__Given material__
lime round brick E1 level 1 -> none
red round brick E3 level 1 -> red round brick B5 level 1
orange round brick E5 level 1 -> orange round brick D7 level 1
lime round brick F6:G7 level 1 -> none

__Work instruction__
Copy the listing exactly.

__Answer for the task__
lime round brick E1 level 1 -> none
red round brick E3 level 1 -> red round brick B5 level 1
orange round brick E5 level 1 -> orange round brick D7 level 1
lime round brick F6:G7 level 1 -> none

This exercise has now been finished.